__Data__:
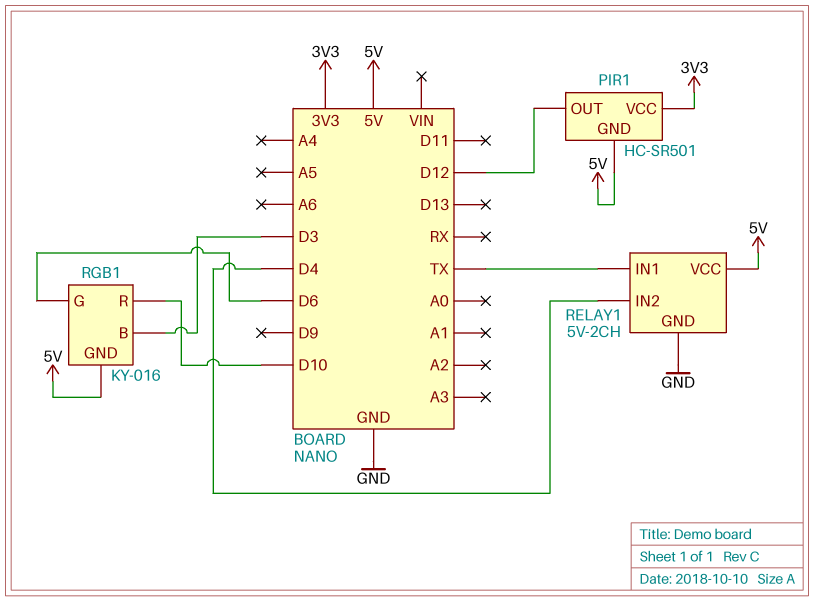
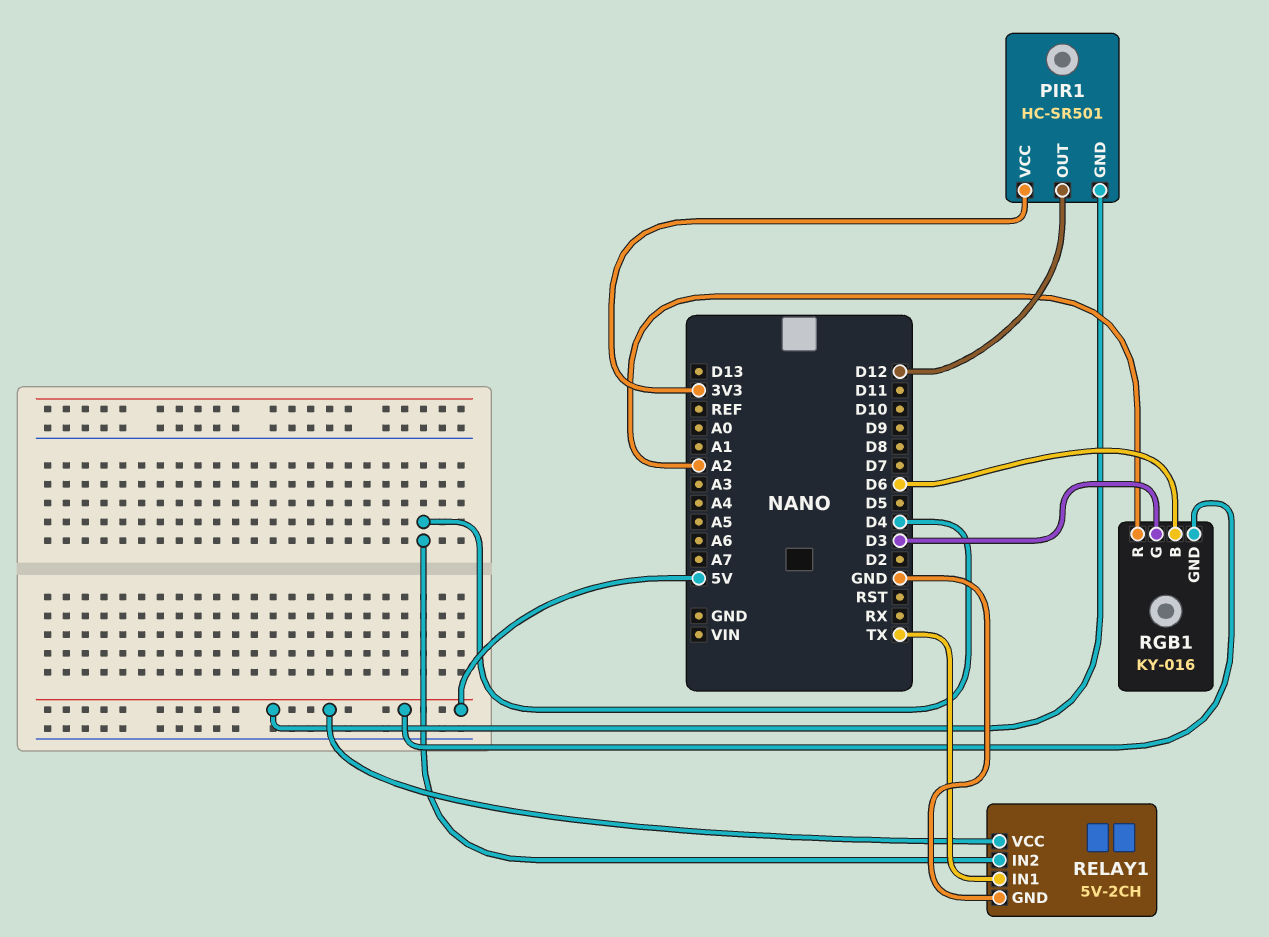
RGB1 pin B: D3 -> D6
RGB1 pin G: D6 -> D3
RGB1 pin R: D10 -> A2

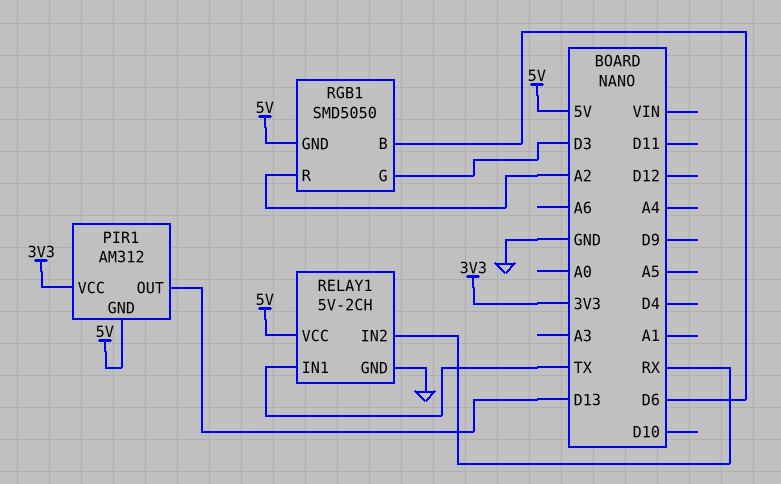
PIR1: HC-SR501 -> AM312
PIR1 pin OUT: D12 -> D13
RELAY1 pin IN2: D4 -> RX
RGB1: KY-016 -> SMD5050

__Activity__:
Leave out the pictures and repeat everything else in the records exactly.

__Your response__:
RGB1 pin B: D3 -> D6
RGB1 pin G: D6 -> D3
RGB1 pin R: D10 -> A2

PIR1: HC-SR501 -> AM312
PIR1 pin OUT: D12 -> D13
RELAY1 pin IN2: D4 -> RX
RGB1: KY-016 -> SMD5050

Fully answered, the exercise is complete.